Look through the entries below and extract exactly the lines from the one containing "blue rectangle: (53, 275)" through the one containing "yellow triangle: (143, 499)", ends included.

=====

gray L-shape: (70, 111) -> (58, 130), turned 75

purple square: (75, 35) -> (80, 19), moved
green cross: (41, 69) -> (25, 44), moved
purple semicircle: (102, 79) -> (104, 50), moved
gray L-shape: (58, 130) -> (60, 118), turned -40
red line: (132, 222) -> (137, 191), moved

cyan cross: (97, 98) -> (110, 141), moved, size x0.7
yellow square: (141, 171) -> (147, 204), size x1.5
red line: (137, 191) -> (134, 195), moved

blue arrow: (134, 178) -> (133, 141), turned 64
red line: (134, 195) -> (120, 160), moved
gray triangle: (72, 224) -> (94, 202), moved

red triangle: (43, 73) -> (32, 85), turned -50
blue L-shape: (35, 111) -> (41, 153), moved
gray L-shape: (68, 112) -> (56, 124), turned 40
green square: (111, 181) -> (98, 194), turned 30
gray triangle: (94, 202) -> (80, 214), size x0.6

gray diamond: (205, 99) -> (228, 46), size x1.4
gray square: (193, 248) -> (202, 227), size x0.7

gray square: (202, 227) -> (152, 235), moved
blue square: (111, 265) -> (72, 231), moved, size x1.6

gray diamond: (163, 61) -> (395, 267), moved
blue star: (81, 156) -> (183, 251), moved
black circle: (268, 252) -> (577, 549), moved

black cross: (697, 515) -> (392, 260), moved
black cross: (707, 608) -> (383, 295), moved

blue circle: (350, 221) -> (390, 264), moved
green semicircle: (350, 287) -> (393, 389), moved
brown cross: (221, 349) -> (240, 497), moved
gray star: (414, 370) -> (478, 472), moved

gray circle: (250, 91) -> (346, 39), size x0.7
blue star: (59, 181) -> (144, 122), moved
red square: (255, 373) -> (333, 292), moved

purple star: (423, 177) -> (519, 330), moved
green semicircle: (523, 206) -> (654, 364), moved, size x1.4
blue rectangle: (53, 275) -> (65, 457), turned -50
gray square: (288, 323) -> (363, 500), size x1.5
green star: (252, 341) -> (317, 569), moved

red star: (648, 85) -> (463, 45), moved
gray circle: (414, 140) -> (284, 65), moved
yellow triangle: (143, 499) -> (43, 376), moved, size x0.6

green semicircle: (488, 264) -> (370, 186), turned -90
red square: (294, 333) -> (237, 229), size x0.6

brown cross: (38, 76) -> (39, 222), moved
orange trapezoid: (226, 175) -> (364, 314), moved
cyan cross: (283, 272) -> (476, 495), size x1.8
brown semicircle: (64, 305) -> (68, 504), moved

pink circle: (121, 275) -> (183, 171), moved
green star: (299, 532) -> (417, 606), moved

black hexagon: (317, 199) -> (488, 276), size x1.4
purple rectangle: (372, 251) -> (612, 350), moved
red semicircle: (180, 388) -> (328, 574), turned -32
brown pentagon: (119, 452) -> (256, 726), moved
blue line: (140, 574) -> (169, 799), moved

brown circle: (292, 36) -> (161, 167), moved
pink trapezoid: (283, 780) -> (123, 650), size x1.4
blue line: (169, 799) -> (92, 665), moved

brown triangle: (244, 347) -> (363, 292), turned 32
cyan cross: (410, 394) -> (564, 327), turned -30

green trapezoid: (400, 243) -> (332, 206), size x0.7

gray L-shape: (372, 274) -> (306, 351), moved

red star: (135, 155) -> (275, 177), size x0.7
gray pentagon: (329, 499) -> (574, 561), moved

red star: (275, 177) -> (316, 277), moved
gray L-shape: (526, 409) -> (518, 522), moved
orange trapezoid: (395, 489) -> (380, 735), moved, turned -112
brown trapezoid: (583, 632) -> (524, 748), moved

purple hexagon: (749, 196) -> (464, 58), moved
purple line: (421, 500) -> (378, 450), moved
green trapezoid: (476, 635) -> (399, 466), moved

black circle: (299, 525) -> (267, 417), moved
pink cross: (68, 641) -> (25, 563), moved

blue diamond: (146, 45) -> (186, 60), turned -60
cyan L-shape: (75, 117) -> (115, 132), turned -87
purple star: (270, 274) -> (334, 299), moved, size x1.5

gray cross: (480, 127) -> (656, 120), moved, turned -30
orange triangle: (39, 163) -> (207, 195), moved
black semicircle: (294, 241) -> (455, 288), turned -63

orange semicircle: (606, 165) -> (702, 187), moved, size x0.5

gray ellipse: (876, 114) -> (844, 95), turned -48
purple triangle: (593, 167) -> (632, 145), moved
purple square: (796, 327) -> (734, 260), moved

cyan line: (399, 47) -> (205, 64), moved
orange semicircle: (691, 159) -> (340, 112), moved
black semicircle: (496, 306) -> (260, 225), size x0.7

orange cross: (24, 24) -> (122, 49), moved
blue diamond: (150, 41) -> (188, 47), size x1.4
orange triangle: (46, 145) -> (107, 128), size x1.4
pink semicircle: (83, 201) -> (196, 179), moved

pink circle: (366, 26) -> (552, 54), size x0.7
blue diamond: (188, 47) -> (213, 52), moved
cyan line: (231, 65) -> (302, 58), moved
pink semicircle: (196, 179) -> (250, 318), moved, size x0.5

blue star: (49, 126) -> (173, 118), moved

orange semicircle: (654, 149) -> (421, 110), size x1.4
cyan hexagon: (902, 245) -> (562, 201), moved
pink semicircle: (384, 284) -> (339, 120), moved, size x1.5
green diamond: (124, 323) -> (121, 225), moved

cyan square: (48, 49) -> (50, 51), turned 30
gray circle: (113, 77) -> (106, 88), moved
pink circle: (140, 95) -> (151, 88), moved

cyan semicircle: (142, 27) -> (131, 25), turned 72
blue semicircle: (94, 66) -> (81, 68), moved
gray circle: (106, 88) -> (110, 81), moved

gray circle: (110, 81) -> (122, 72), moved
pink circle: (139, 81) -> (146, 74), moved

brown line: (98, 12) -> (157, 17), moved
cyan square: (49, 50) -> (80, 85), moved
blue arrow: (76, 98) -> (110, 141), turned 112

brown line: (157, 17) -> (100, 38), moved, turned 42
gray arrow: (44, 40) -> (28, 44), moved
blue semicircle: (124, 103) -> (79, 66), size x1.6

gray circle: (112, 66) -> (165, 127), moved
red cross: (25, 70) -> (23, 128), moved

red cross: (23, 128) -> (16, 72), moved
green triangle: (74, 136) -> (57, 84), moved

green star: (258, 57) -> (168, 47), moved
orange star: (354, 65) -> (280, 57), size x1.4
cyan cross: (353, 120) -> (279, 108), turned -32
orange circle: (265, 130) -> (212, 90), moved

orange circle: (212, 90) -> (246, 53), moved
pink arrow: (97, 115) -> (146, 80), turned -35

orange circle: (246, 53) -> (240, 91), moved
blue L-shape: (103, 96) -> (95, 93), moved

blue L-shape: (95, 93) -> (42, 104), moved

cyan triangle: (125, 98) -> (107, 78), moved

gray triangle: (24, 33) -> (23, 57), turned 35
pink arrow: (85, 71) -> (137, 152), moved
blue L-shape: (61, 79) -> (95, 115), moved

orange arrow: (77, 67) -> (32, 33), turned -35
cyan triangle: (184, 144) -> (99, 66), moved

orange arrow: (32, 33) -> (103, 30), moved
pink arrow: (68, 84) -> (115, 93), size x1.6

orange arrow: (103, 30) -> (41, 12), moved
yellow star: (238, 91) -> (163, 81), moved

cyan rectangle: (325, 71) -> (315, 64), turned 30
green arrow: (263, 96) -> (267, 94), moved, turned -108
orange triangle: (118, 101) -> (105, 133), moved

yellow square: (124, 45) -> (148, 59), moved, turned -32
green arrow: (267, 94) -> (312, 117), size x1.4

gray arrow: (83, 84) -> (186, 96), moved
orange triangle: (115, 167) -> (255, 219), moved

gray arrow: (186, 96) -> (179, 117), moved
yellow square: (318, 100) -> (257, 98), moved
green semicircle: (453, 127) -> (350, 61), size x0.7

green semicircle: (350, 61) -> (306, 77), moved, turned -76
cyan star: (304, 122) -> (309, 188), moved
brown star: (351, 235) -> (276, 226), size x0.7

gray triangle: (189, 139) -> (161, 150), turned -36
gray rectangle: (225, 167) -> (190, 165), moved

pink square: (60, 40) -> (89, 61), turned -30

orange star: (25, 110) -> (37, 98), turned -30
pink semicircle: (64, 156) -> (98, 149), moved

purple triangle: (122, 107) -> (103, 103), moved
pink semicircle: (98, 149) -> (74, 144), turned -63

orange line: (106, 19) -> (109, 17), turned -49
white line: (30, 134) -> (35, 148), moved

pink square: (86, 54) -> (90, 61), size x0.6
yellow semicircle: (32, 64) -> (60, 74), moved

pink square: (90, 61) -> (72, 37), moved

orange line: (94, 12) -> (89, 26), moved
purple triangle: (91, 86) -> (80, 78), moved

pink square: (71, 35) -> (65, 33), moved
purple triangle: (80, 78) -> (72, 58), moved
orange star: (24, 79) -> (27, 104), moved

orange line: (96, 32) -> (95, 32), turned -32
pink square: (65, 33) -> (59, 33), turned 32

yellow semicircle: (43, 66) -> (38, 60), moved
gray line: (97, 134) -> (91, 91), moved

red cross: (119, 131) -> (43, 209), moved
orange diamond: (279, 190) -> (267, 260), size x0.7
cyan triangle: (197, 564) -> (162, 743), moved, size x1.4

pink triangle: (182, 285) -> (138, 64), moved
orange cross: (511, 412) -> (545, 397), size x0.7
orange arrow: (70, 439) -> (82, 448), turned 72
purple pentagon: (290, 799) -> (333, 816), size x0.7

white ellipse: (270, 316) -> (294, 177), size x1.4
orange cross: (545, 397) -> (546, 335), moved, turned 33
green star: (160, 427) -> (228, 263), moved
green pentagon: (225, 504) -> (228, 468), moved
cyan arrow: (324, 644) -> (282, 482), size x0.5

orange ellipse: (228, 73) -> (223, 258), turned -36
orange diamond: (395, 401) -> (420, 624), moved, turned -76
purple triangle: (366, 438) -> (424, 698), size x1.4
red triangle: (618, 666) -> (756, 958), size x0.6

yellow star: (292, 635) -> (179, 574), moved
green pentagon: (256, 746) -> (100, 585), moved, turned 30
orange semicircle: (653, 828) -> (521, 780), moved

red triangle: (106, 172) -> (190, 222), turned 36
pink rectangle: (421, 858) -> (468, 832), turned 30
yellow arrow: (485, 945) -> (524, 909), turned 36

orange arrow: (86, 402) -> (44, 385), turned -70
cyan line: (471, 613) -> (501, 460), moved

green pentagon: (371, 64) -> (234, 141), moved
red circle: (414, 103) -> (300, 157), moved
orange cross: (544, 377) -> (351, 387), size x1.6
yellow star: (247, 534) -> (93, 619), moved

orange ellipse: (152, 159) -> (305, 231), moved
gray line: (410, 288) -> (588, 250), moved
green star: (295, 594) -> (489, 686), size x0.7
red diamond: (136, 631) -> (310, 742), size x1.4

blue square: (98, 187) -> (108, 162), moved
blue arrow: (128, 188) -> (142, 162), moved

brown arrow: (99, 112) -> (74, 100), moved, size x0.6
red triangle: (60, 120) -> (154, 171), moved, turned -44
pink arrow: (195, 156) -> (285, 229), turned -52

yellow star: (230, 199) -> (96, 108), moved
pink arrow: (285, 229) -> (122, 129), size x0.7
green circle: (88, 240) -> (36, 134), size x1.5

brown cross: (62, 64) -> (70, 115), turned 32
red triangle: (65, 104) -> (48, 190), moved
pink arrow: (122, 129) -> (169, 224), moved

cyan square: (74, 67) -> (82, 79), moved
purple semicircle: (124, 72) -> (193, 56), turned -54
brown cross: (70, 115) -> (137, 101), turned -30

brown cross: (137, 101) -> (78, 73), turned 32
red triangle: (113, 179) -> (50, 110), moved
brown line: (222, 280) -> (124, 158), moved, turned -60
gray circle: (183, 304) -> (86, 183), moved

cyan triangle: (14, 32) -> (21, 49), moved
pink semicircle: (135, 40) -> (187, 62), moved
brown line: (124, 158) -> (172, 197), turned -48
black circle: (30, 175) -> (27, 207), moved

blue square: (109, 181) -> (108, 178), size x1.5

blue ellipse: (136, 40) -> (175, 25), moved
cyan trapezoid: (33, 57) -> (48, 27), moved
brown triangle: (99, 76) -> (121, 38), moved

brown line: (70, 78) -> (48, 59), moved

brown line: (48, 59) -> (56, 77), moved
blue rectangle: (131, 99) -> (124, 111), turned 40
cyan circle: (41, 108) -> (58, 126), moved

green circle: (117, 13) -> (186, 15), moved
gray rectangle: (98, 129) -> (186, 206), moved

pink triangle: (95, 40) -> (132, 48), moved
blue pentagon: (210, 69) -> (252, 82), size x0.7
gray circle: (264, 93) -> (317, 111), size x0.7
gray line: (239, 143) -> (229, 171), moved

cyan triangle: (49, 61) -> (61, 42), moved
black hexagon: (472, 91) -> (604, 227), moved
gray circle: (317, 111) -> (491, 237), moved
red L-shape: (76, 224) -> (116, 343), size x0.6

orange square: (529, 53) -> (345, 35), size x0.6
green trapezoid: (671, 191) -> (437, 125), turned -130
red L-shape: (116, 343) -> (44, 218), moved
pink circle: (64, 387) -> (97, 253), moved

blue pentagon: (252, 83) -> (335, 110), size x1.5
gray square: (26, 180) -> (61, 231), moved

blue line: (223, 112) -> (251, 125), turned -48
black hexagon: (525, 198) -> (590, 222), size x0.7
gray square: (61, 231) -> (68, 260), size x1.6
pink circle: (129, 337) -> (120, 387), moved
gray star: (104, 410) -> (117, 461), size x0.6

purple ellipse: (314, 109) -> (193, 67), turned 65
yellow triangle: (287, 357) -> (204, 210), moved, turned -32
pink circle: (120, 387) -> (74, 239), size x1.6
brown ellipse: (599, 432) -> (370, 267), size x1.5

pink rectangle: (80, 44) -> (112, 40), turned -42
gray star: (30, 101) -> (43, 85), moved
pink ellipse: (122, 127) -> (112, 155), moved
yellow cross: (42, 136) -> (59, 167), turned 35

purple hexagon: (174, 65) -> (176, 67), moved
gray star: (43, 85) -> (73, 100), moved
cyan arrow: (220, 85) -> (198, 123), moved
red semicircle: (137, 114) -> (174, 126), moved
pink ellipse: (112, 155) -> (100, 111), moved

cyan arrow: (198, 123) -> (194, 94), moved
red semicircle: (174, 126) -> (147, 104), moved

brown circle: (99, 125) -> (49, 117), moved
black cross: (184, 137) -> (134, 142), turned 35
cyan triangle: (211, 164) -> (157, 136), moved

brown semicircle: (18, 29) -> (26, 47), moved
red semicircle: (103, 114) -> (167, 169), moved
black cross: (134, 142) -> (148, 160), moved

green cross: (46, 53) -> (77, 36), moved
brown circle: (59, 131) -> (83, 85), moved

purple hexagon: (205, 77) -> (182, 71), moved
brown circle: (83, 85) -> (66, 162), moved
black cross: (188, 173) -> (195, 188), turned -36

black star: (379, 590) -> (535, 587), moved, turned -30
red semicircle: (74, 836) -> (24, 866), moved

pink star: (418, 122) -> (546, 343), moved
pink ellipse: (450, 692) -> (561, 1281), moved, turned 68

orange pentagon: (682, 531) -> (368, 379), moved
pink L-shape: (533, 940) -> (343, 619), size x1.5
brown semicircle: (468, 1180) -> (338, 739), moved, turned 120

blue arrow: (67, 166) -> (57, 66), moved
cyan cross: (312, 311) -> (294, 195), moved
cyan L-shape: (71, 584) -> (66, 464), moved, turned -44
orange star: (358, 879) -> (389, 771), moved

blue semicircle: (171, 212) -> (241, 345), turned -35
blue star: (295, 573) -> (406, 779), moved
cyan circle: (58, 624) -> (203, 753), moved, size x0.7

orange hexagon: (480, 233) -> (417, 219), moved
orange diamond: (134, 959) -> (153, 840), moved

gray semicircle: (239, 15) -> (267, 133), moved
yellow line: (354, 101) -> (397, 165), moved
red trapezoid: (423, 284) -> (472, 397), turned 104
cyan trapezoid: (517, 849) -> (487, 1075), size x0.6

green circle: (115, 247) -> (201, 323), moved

=====

#### [Output below]
blue rectangle: (53, 275) -> (65, 457), turned -50
gray square: (288, 323) -> (363, 500), size x1.5
green star: (252, 341) -> (317, 569), moved

red star: (648, 85) -> (463, 45), moved
gray circle: (414, 140) -> (284, 65), moved
yellow triangle: (143, 499) -> (43, 376), moved, size x0.6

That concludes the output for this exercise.